• The task:
The number needed is how many lines of the data hold the string "purple". Give that number and nothing more.
* * * * * * * * *
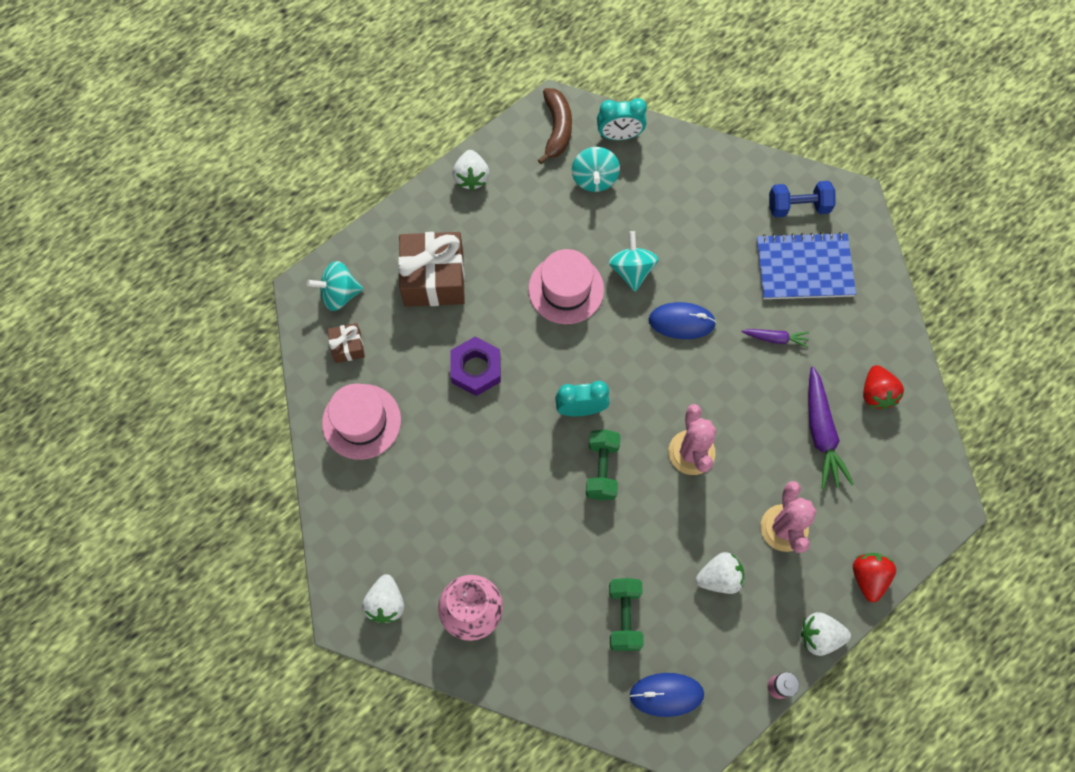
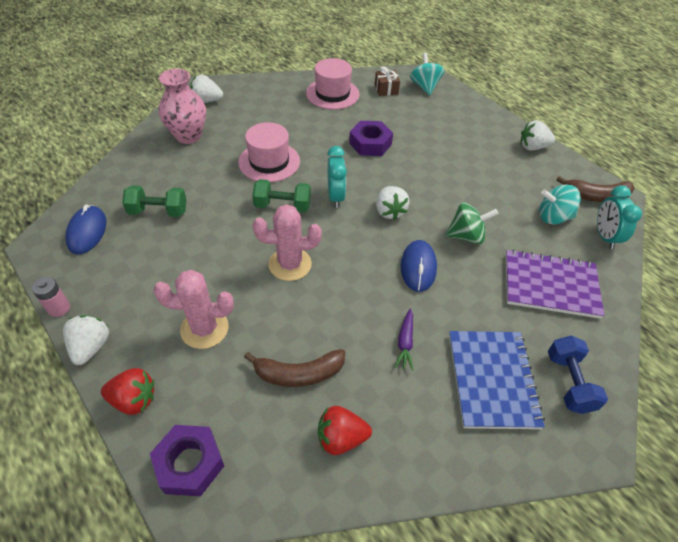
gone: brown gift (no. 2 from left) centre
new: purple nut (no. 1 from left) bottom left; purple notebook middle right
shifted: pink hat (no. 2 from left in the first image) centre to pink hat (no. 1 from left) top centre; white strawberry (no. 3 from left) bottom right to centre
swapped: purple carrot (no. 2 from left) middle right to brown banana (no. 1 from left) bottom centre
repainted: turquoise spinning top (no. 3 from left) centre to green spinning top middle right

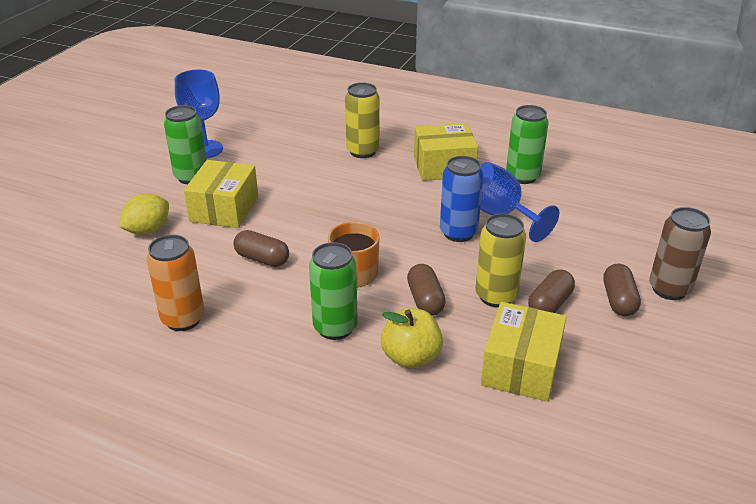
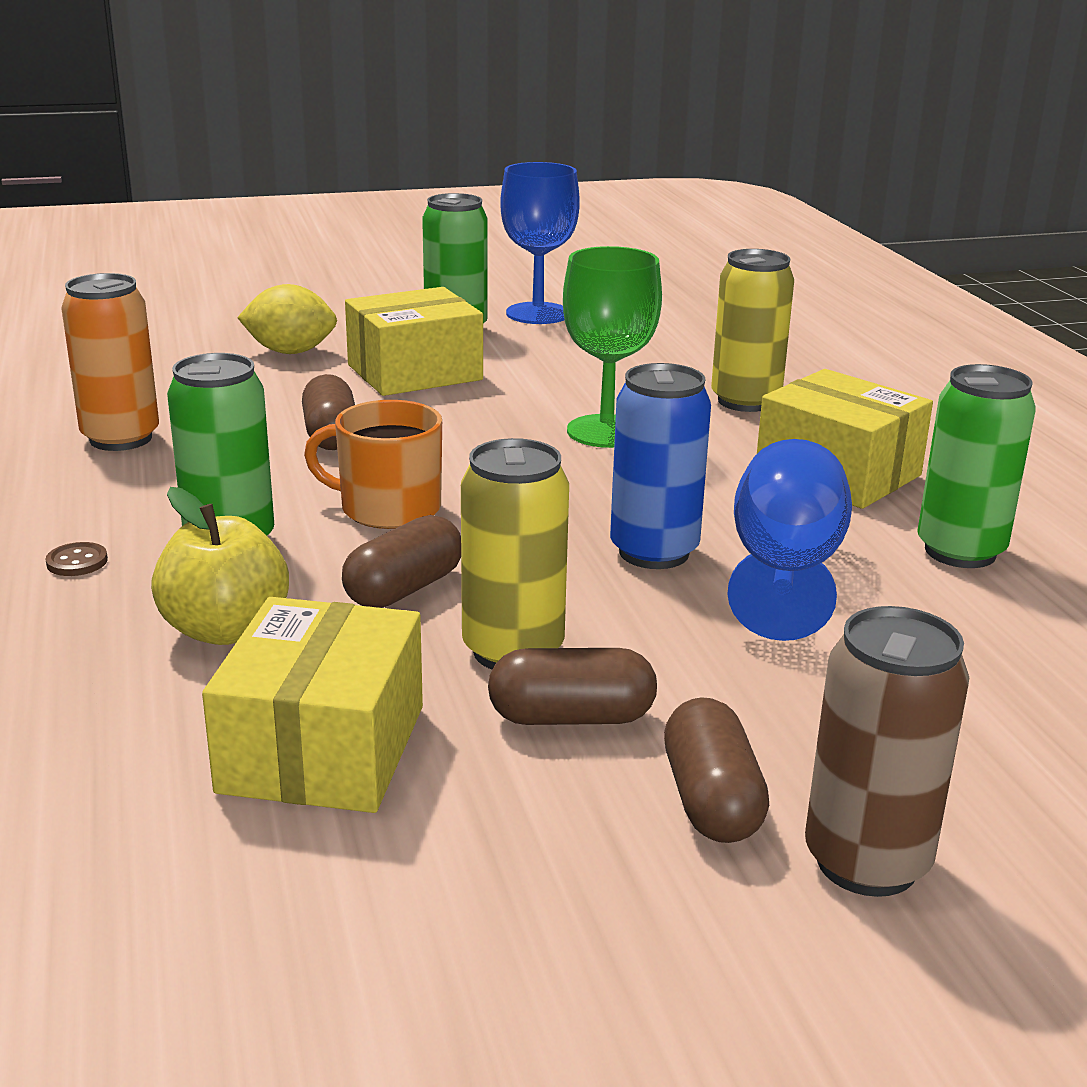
new: brown button middle left; green goblet top centre
rotated: yellow box (no. 3 from left in the first image) bottom right = middle left 60 degrees counterclockwise; brown capsule (no. 4 from left) middle right = bottom centre 60 degrees counterclockwise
* * * * * * * * *
• Solution below:
2